→ **Work item**:
Your answer must be an exact copy of the listing, with the images left out.
(Beginning of Data block)
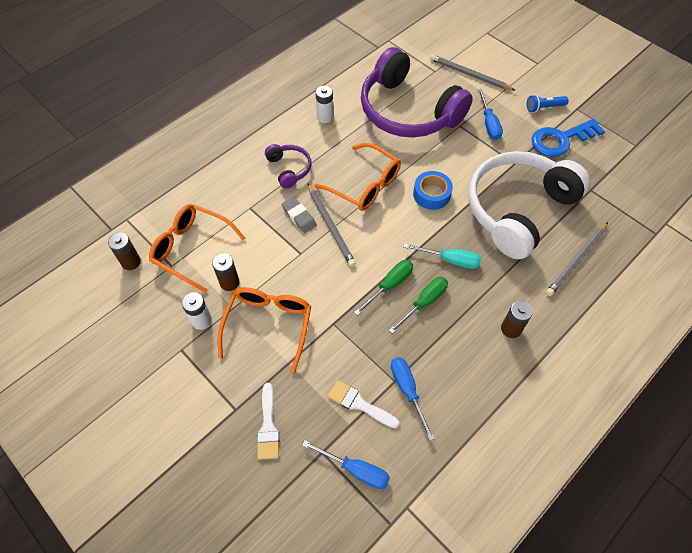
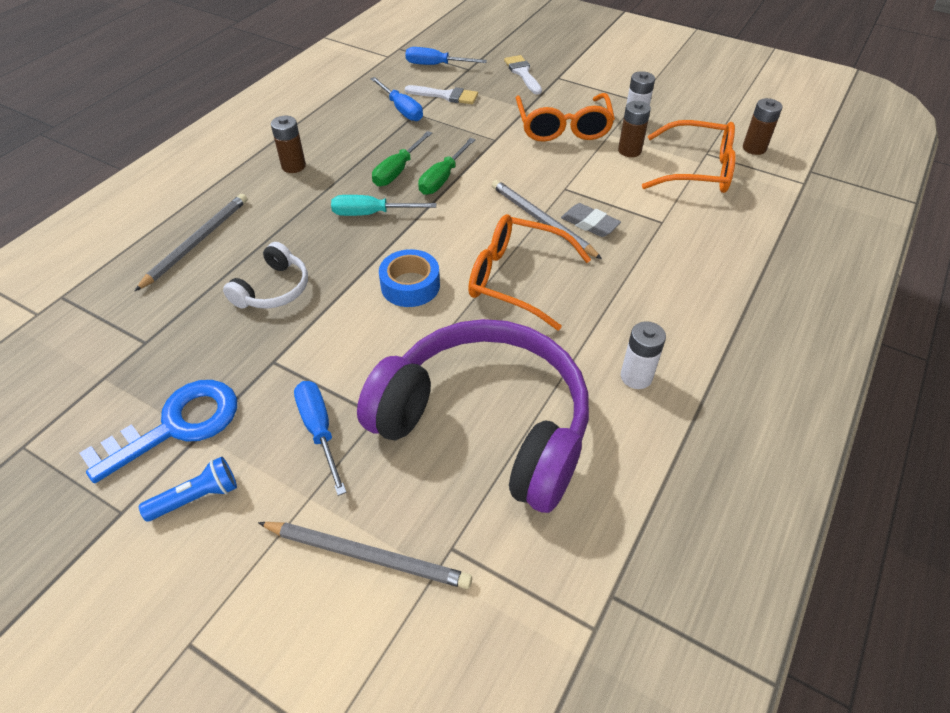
camera: 165 degrees right, 10 degrees down
(289, 169) = (642, 279): purple headphones -> none
(518, 210) = (273, 289): white headphones -> white headphones, size x0.44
(End of Data block)
→ **Output of the exercise**:
camera: 165 degrees right, 10 degrees down
(289, 169) = (642, 279): purple headphones -> none
(518, 210) = (273, 289): white headphones -> white headphones, size x0.44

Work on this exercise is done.